What is expected: Nothing but the pictures should be left out when you copy the records exactly.

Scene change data
################

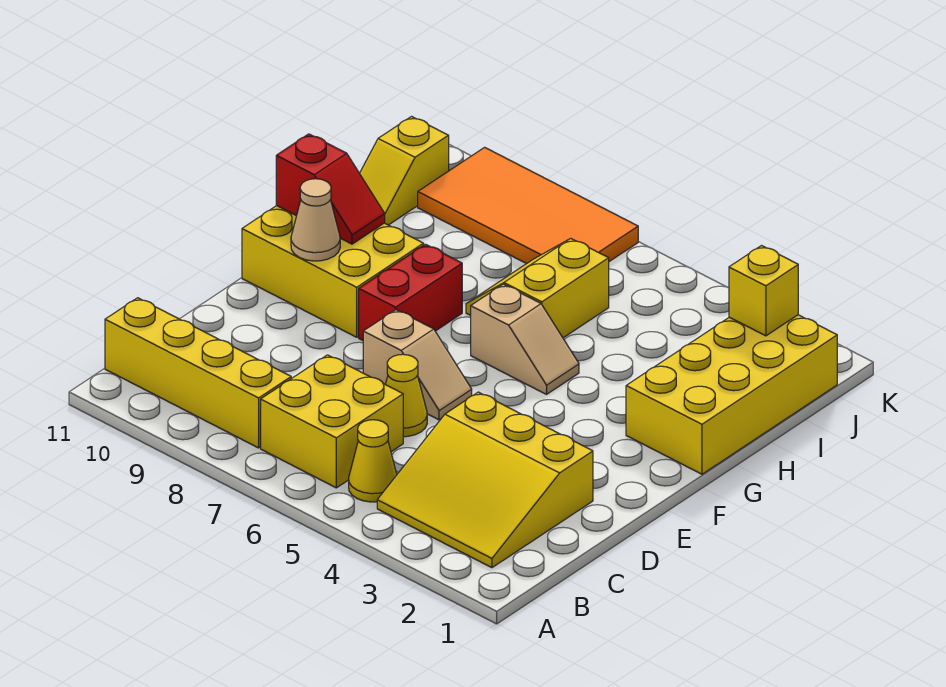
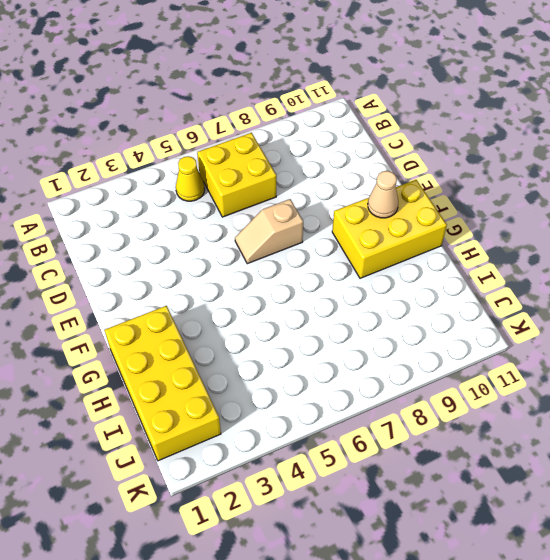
none -> yellow slope B2:D4 level 1 top D
none -> yellow brick B8:B11 level 1
none -> yellow cone D6 level 1

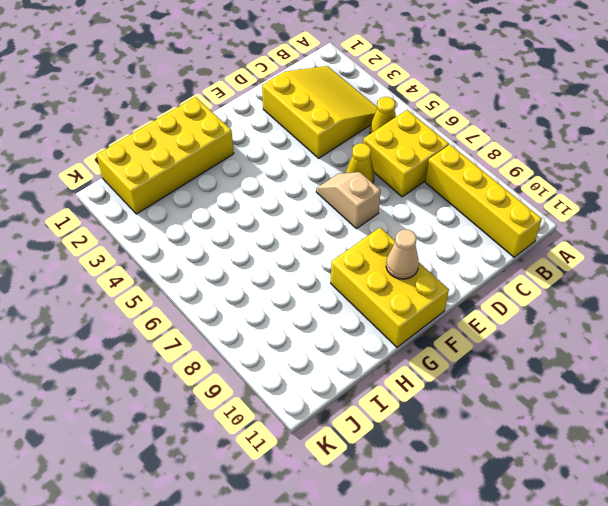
none -> red brick F8:G8 level 1
none -> tan slope G5:G6 level 1 top 6
none -> yellow slope H6:I7 level 1 top 6

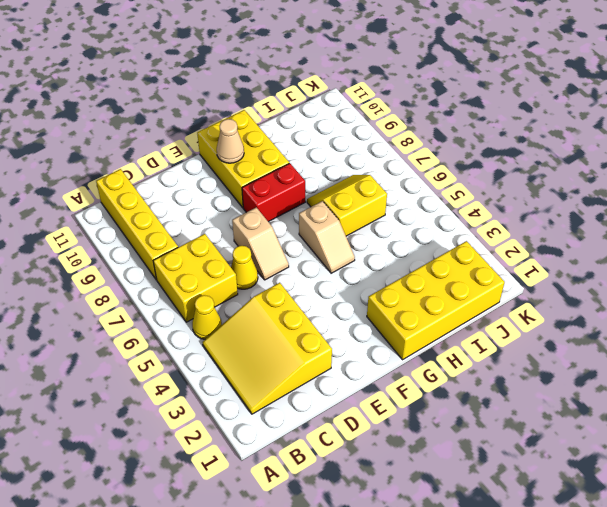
none -> yellow slope I11:J11 level 1 top J
none -> orange tile J7:K10 level 1
none -> red slope G10:G11 level 2 top 11

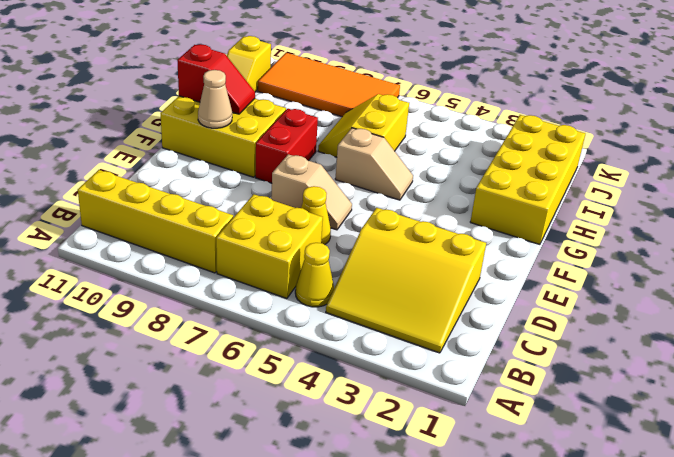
none -> yellow brick J2 level 2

################

Answer section:
none -> yellow slope B2:D4 level 1 top D
none -> yellow brick B8:B11 level 1
none -> yellow cone D6 level 1

none -> red brick F8:G8 level 1
none -> tan slope G5:G6 level 1 top 6
none -> yellow slope H6:I7 level 1 top 6

none -> yellow slope I11:J11 level 1 top J
none -> orange tile J7:K10 level 1
none -> red slope G10:G11 level 2 top 11

none -> yellow brick J2 level 2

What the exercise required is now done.